● Task prompt:
Please pull every line from the entries below and copy each one word for word, leaving out the picture lines.

━━━━━ Listed entries

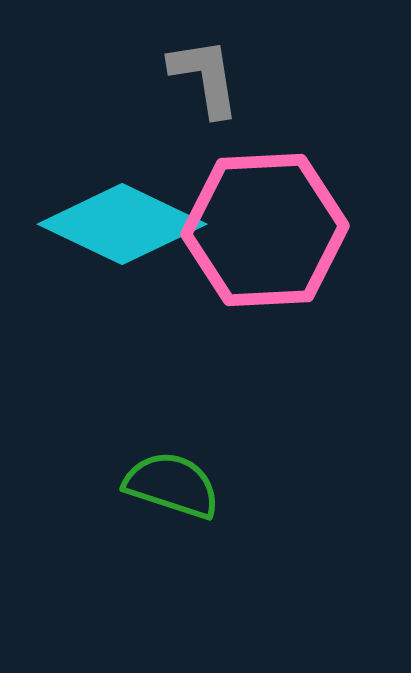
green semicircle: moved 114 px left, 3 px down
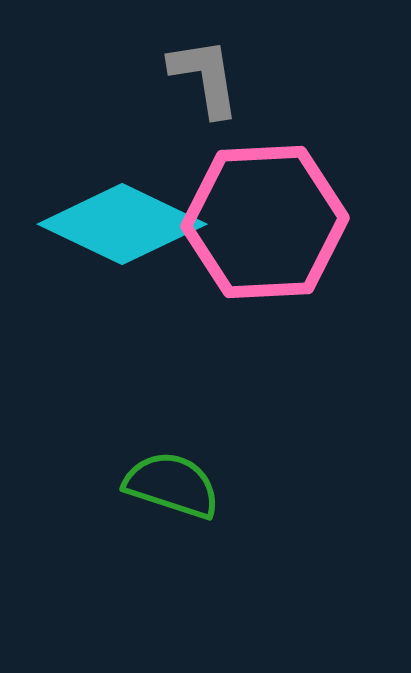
pink hexagon: moved 8 px up
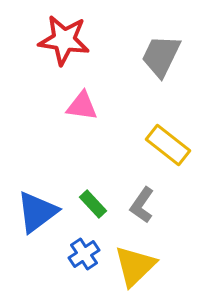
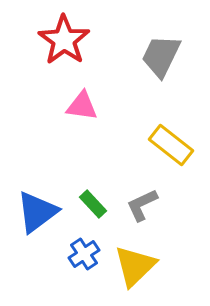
red star: rotated 27 degrees clockwise
yellow rectangle: moved 3 px right
gray L-shape: rotated 30 degrees clockwise
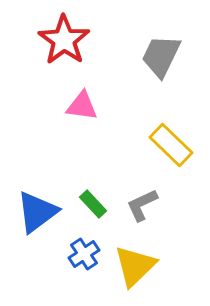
yellow rectangle: rotated 6 degrees clockwise
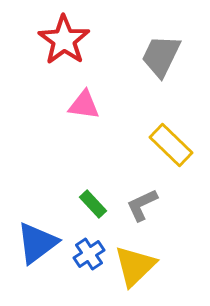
pink triangle: moved 2 px right, 1 px up
blue triangle: moved 31 px down
blue cross: moved 5 px right
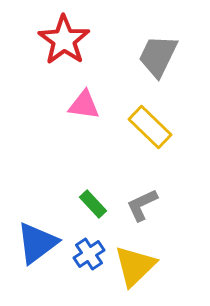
gray trapezoid: moved 3 px left
yellow rectangle: moved 21 px left, 18 px up
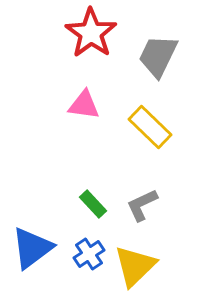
red star: moved 27 px right, 7 px up
blue triangle: moved 5 px left, 5 px down
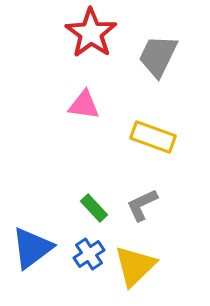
yellow rectangle: moved 3 px right, 10 px down; rotated 24 degrees counterclockwise
green rectangle: moved 1 px right, 4 px down
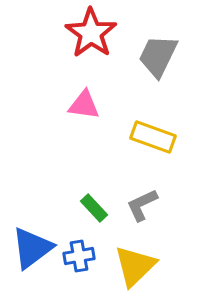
blue cross: moved 10 px left, 2 px down; rotated 24 degrees clockwise
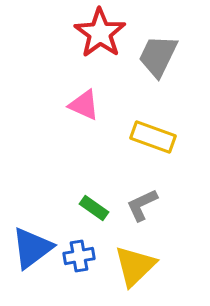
red star: moved 9 px right
pink triangle: rotated 16 degrees clockwise
green rectangle: rotated 12 degrees counterclockwise
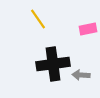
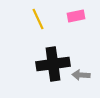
yellow line: rotated 10 degrees clockwise
pink rectangle: moved 12 px left, 13 px up
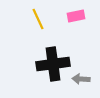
gray arrow: moved 4 px down
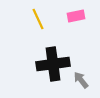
gray arrow: moved 1 px down; rotated 48 degrees clockwise
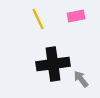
gray arrow: moved 1 px up
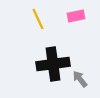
gray arrow: moved 1 px left
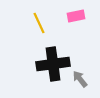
yellow line: moved 1 px right, 4 px down
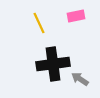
gray arrow: rotated 18 degrees counterclockwise
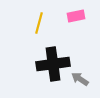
yellow line: rotated 40 degrees clockwise
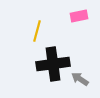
pink rectangle: moved 3 px right
yellow line: moved 2 px left, 8 px down
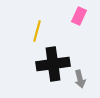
pink rectangle: rotated 54 degrees counterclockwise
gray arrow: rotated 138 degrees counterclockwise
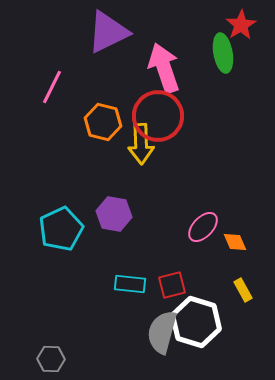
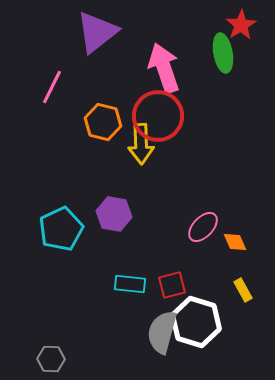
purple triangle: moved 11 px left; rotated 12 degrees counterclockwise
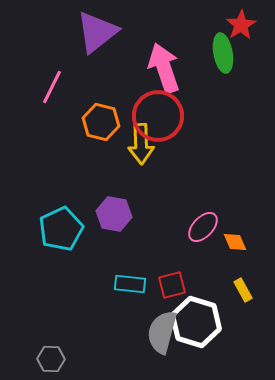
orange hexagon: moved 2 px left
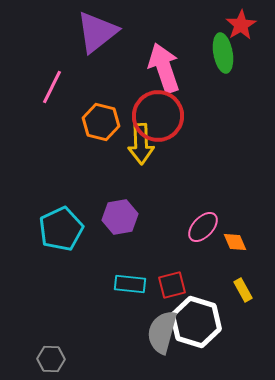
purple hexagon: moved 6 px right, 3 px down; rotated 20 degrees counterclockwise
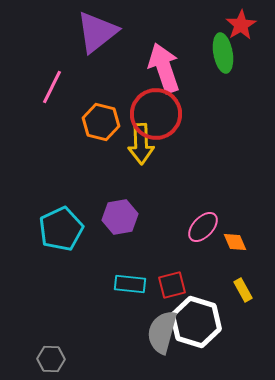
red circle: moved 2 px left, 2 px up
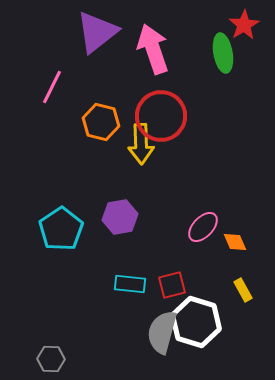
red star: moved 3 px right
pink arrow: moved 11 px left, 19 px up
red circle: moved 5 px right, 2 px down
cyan pentagon: rotated 9 degrees counterclockwise
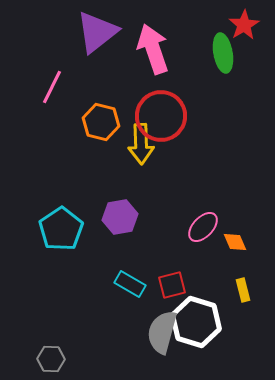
cyan rectangle: rotated 24 degrees clockwise
yellow rectangle: rotated 15 degrees clockwise
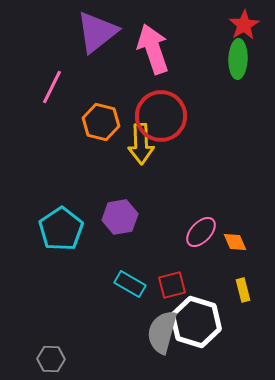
green ellipse: moved 15 px right, 6 px down; rotated 12 degrees clockwise
pink ellipse: moved 2 px left, 5 px down
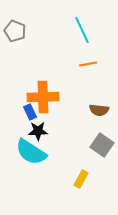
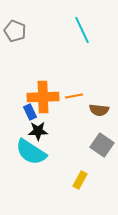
orange line: moved 14 px left, 32 px down
yellow rectangle: moved 1 px left, 1 px down
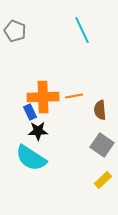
brown semicircle: moved 1 px right; rotated 78 degrees clockwise
cyan semicircle: moved 6 px down
yellow rectangle: moved 23 px right; rotated 18 degrees clockwise
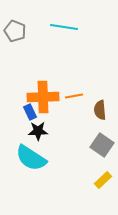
cyan line: moved 18 px left, 3 px up; rotated 56 degrees counterclockwise
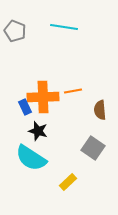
orange line: moved 1 px left, 5 px up
blue rectangle: moved 5 px left, 5 px up
black star: rotated 18 degrees clockwise
gray square: moved 9 px left, 3 px down
yellow rectangle: moved 35 px left, 2 px down
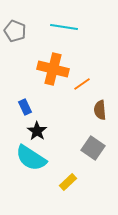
orange line: moved 9 px right, 7 px up; rotated 24 degrees counterclockwise
orange cross: moved 10 px right, 28 px up; rotated 16 degrees clockwise
black star: moved 1 px left; rotated 18 degrees clockwise
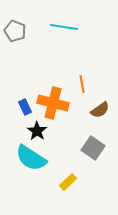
orange cross: moved 34 px down
orange line: rotated 66 degrees counterclockwise
brown semicircle: rotated 120 degrees counterclockwise
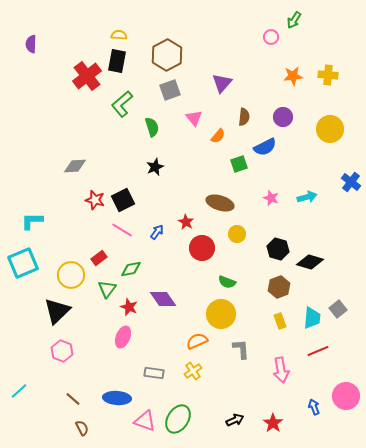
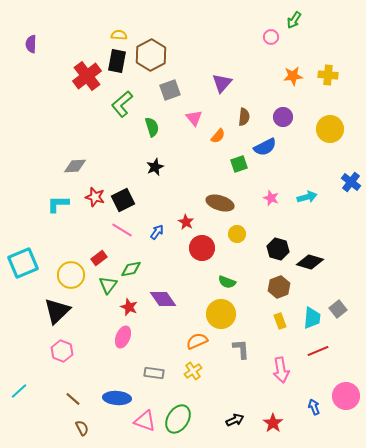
brown hexagon at (167, 55): moved 16 px left
red star at (95, 200): moved 3 px up
cyan L-shape at (32, 221): moved 26 px right, 17 px up
green triangle at (107, 289): moved 1 px right, 4 px up
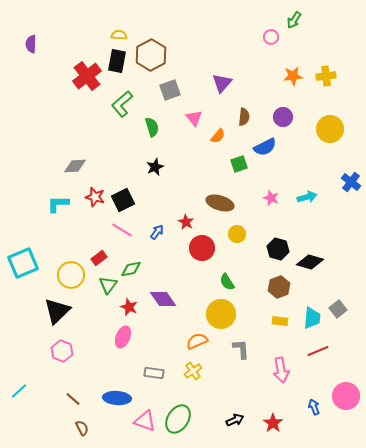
yellow cross at (328, 75): moved 2 px left, 1 px down; rotated 12 degrees counterclockwise
green semicircle at (227, 282): rotated 36 degrees clockwise
yellow rectangle at (280, 321): rotated 63 degrees counterclockwise
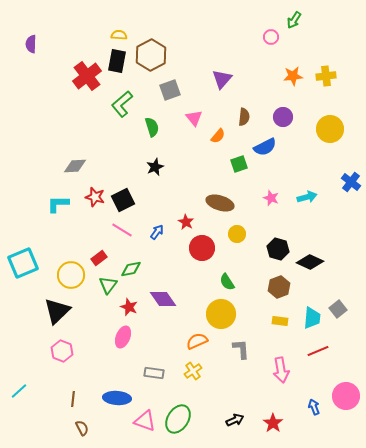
purple triangle at (222, 83): moved 4 px up
black diamond at (310, 262): rotated 8 degrees clockwise
brown line at (73, 399): rotated 56 degrees clockwise
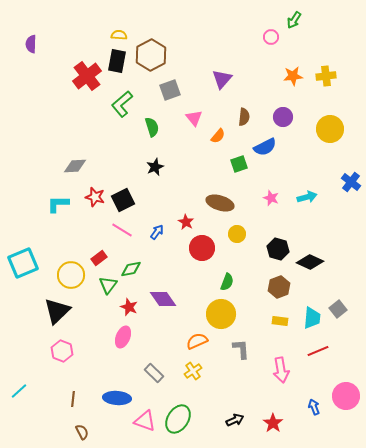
green semicircle at (227, 282): rotated 126 degrees counterclockwise
gray rectangle at (154, 373): rotated 36 degrees clockwise
brown semicircle at (82, 428): moved 4 px down
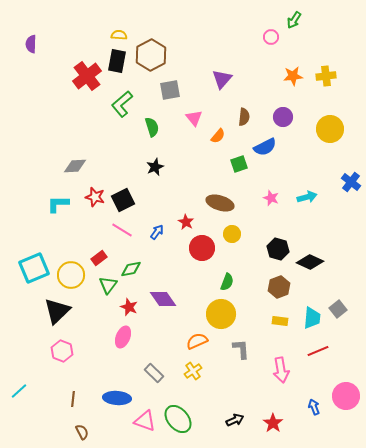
gray square at (170, 90): rotated 10 degrees clockwise
yellow circle at (237, 234): moved 5 px left
cyan square at (23, 263): moved 11 px right, 5 px down
green ellipse at (178, 419): rotated 72 degrees counterclockwise
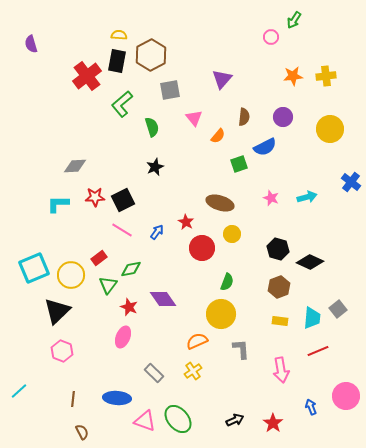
purple semicircle at (31, 44): rotated 18 degrees counterclockwise
red star at (95, 197): rotated 18 degrees counterclockwise
blue arrow at (314, 407): moved 3 px left
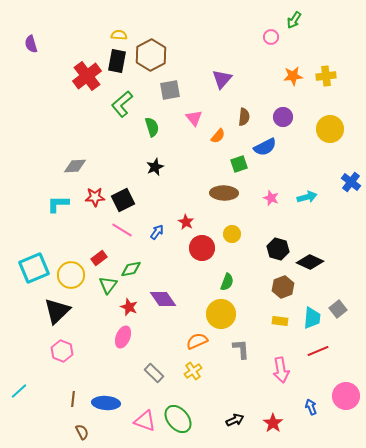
brown ellipse at (220, 203): moved 4 px right, 10 px up; rotated 16 degrees counterclockwise
brown hexagon at (279, 287): moved 4 px right
blue ellipse at (117, 398): moved 11 px left, 5 px down
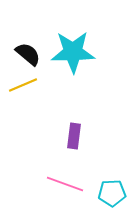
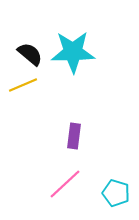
black semicircle: moved 2 px right
pink line: rotated 63 degrees counterclockwise
cyan pentagon: moved 4 px right; rotated 20 degrees clockwise
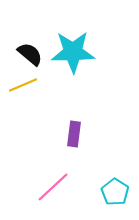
purple rectangle: moved 2 px up
pink line: moved 12 px left, 3 px down
cyan pentagon: moved 1 px left, 1 px up; rotated 16 degrees clockwise
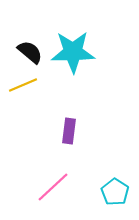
black semicircle: moved 2 px up
purple rectangle: moved 5 px left, 3 px up
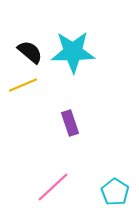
purple rectangle: moved 1 px right, 8 px up; rotated 25 degrees counterclockwise
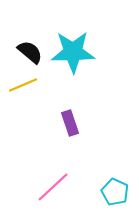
cyan pentagon: rotated 8 degrees counterclockwise
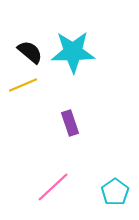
cyan pentagon: rotated 12 degrees clockwise
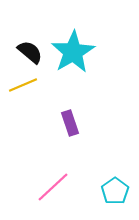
cyan star: rotated 30 degrees counterclockwise
cyan pentagon: moved 1 px up
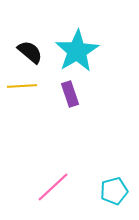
cyan star: moved 4 px right, 1 px up
yellow line: moved 1 px left, 1 px down; rotated 20 degrees clockwise
purple rectangle: moved 29 px up
cyan pentagon: moved 1 px left; rotated 20 degrees clockwise
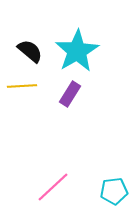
black semicircle: moved 1 px up
purple rectangle: rotated 50 degrees clockwise
cyan pentagon: rotated 8 degrees clockwise
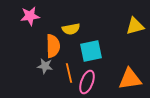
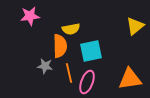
yellow triangle: rotated 24 degrees counterclockwise
orange semicircle: moved 7 px right
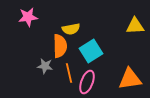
pink star: moved 2 px left, 1 px down
yellow triangle: rotated 36 degrees clockwise
cyan square: rotated 20 degrees counterclockwise
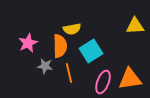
pink star: moved 26 px down; rotated 18 degrees counterclockwise
yellow semicircle: moved 1 px right
pink ellipse: moved 16 px right
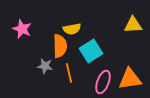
yellow triangle: moved 2 px left, 1 px up
pink star: moved 6 px left, 14 px up; rotated 24 degrees counterclockwise
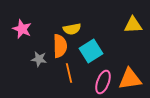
gray star: moved 6 px left, 7 px up
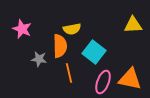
cyan square: moved 3 px right, 1 px down; rotated 20 degrees counterclockwise
orange triangle: rotated 20 degrees clockwise
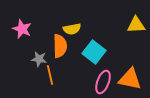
yellow triangle: moved 3 px right
orange line: moved 19 px left, 2 px down
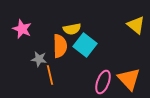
yellow triangle: rotated 42 degrees clockwise
cyan square: moved 9 px left, 7 px up
orange triangle: moved 1 px left; rotated 35 degrees clockwise
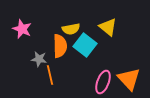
yellow triangle: moved 28 px left, 2 px down
yellow semicircle: moved 1 px left
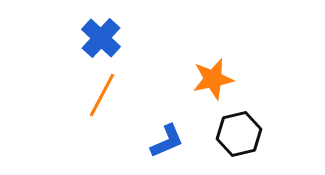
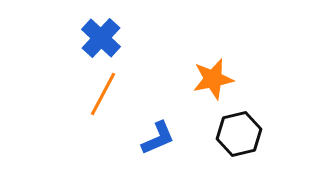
orange line: moved 1 px right, 1 px up
blue L-shape: moved 9 px left, 3 px up
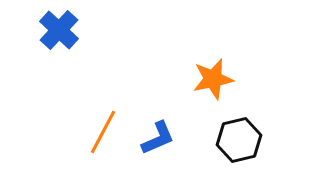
blue cross: moved 42 px left, 8 px up
orange line: moved 38 px down
black hexagon: moved 6 px down
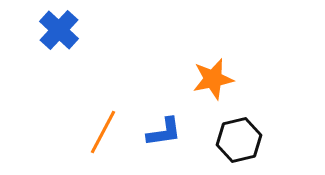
blue L-shape: moved 6 px right, 6 px up; rotated 15 degrees clockwise
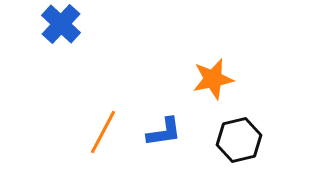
blue cross: moved 2 px right, 6 px up
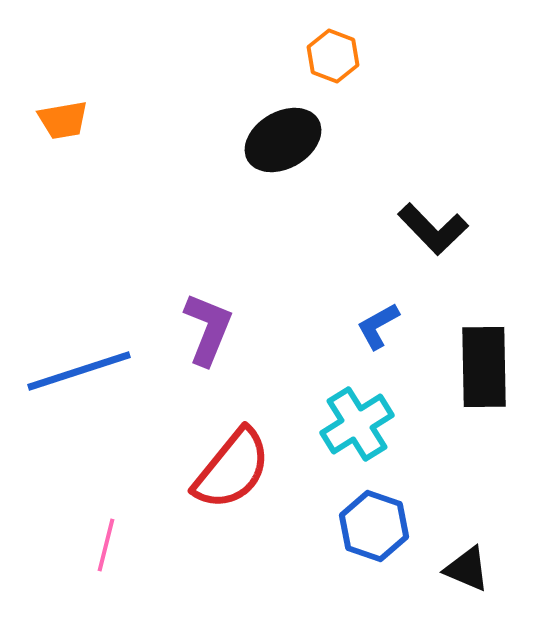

━━━━━━━━━━

● Written answer:
green semicircle: moved 114 px left, 3 px down
pink hexagon: moved 8 px up
red star: rotated 27 degrees clockwise
yellow rectangle: moved 3 px right
gray L-shape: rotated 30 degrees clockwise
yellow rectangle: rotated 6 degrees clockwise
pink triangle: moved 2 px right, 1 px up
blue triangle: moved 31 px down
blue cross: moved 5 px right
gray trapezoid: moved 3 px left
yellow rectangle: moved 21 px left, 18 px up
red star: moved 27 px right, 7 px up
blue triangle: moved 5 px left, 5 px down
yellow rectangle: moved 3 px right, 10 px down; rotated 24 degrees counterclockwise
green rectangle: moved 1 px right, 4 px down
blue cross: moved 10 px left, 2 px down; rotated 24 degrees clockwise
red star: moved 9 px right
pink triangle: rotated 16 degrees clockwise
green rectangle: rotated 12 degrees counterclockwise
yellow line: rotated 10 degrees clockwise
pink rectangle: moved 12 px left, 13 px up
gray arrow: moved 4 px down
gray arrow: moved 1 px down; rotated 48 degrees clockwise
gray arrow: moved 1 px up
gray arrow: moved 1 px left
yellow line: moved 1 px right, 4 px down
gray arrow: rotated 18 degrees counterclockwise
yellow line: rotated 40 degrees clockwise
pink rectangle: moved 3 px right
yellow line: moved 2 px left, 8 px down
pink rectangle: rotated 54 degrees counterclockwise
gray arrow: rotated 138 degrees counterclockwise
purple triangle: moved 11 px left; rotated 12 degrees counterclockwise
orange hexagon: moved 2 px left
purple hexagon: moved 6 px right, 3 px down; rotated 20 degrees counterclockwise
red circle: moved 2 px left, 2 px up
red star: moved 3 px right
pink arrow: moved 11 px left, 19 px up
red circle: moved 5 px right, 2 px down
cyan pentagon: rotated 9 degrees counterclockwise
cyan rectangle: rotated 24 degrees clockwise
yellow rectangle: rotated 15 degrees clockwise
green ellipse: moved 15 px right, 6 px down; rotated 12 degrees clockwise
pink ellipse: moved 2 px left, 5 px down
orange line: moved 14 px left, 32 px down
yellow rectangle: moved 1 px left, 1 px down
brown semicircle: moved 1 px right; rotated 78 degrees clockwise
cyan semicircle: moved 6 px down
yellow rectangle: moved 23 px right; rotated 18 degrees clockwise
cyan line: moved 18 px left, 3 px up; rotated 56 degrees counterclockwise
orange line: moved 1 px left, 5 px up
blue rectangle: moved 5 px left, 5 px up
black star: rotated 18 degrees clockwise
gray square: moved 9 px left, 3 px down
yellow rectangle: moved 35 px left, 2 px down
orange line: moved 9 px right, 7 px up; rotated 24 degrees counterclockwise
orange cross: moved 10 px right, 28 px up; rotated 16 degrees clockwise
black star: moved 1 px left; rotated 18 degrees clockwise
orange cross: moved 34 px down
orange line: rotated 66 degrees counterclockwise
brown semicircle: rotated 120 degrees counterclockwise
brown hexagon at (167, 55): moved 16 px left
red star at (95, 200): moved 3 px up
cyan L-shape at (32, 221): moved 26 px right, 17 px up
green triangle at (107, 289): moved 1 px right, 4 px up
yellow cross at (328, 75): moved 2 px left, 1 px down; rotated 12 degrees counterclockwise
green semicircle at (227, 282): rotated 36 degrees clockwise
yellow rectangle at (280, 321): rotated 63 degrees counterclockwise
purple triangle at (222, 83): moved 4 px up
black diamond at (310, 262): rotated 8 degrees clockwise
brown line at (73, 399): rotated 56 degrees clockwise
green semicircle at (227, 282): rotated 126 degrees counterclockwise
gray rectangle at (154, 373): rotated 36 degrees clockwise
brown semicircle at (82, 428): moved 4 px down
gray square at (170, 90): rotated 10 degrees clockwise
yellow circle at (237, 234): moved 5 px left
cyan square at (23, 263): moved 11 px right, 5 px down
green ellipse at (178, 419): rotated 72 degrees counterclockwise
purple semicircle at (31, 44): rotated 18 degrees counterclockwise
red star at (95, 197): rotated 18 degrees counterclockwise
blue arrow at (314, 407): moved 3 px left
brown ellipse at (220, 203): moved 4 px right, 10 px up; rotated 16 degrees counterclockwise
brown hexagon at (279, 287): moved 4 px right
blue ellipse at (117, 398): moved 11 px left, 5 px down
black semicircle: moved 2 px right
pink line: rotated 63 degrees counterclockwise
cyan pentagon: moved 4 px right; rotated 20 degrees clockwise
purple rectangle: moved 2 px up
pink line: moved 12 px left, 3 px down
cyan pentagon: moved 1 px left, 1 px up; rotated 16 degrees clockwise
black semicircle: moved 2 px up
purple rectangle: moved 5 px left, 3 px up
purple rectangle: moved 1 px right, 8 px up; rotated 25 degrees counterclockwise
cyan pentagon: rotated 8 degrees counterclockwise
cyan pentagon: rotated 12 degrees clockwise
cyan star: rotated 30 degrees counterclockwise
cyan pentagon: moved 1 px up
cyan star: moved 4 px right, 1 px up
yellow line: moved 1 px left, 1 px down; rotated 20 degrees clockwise
purple rectangle: moved 29 px up
cyan pentagon: moved 1 px left; rotated 20 degrees clockwise
black semicircle: moved 1 px up
purple rectangle: rotated 50 degrees clockwise
cyan pentagon: rotated 8 degrees clockwise
yellow triangle: rotated 24 degrees counterclockwise
orange semicircle: moved 7 px right
pink star: moved 2 px left, 1 px down
yellow triangle: rotated 36 degrees clockwise
cyan square: rotated 20 degrees counterclockwise
pink star: moved 26 px down; rotated 18 degrees counterclockwise
yellow semicircle: moved 1 px right
pink ellipse: moved 16 px right
yellow triangle: moved 2 px left, 1 px up
pink star: moved 6 px left, 14 px up; rotated 24 degrees counterclockwise
gray star: moved 6 px left, 7 px up
cyan square: moved 3 px right, 1 px down; rotated 20 degrees counterclockwise
orange triangle: rotated 20 degrees clockwise
yellow triangle: moved 3 px right
orange line: moved 19 px left, 2 px down
yellow triangle: rotated 42 degrees clockwise
cyan square: moved 9 px left, 7 px up
orange triangle: moved 1 px left; rotated 35 degrees clockwise
yellow triangle: moved 28 px left, 2 px down
yellow semicircle: moved 1 px left
orange line: moved 1 px right, 1 px up
blue L-shape: moved 9 px left, 3 px up
blue cross: moved 42 px left, 8 px up
orange line: moved 38 px down
black hexagon: moved 6 px down
blue L-shape: moved 6 px right, 6 px up; rotated 15 degrees clockwise
blue cross: moved 2 px right, 6 px up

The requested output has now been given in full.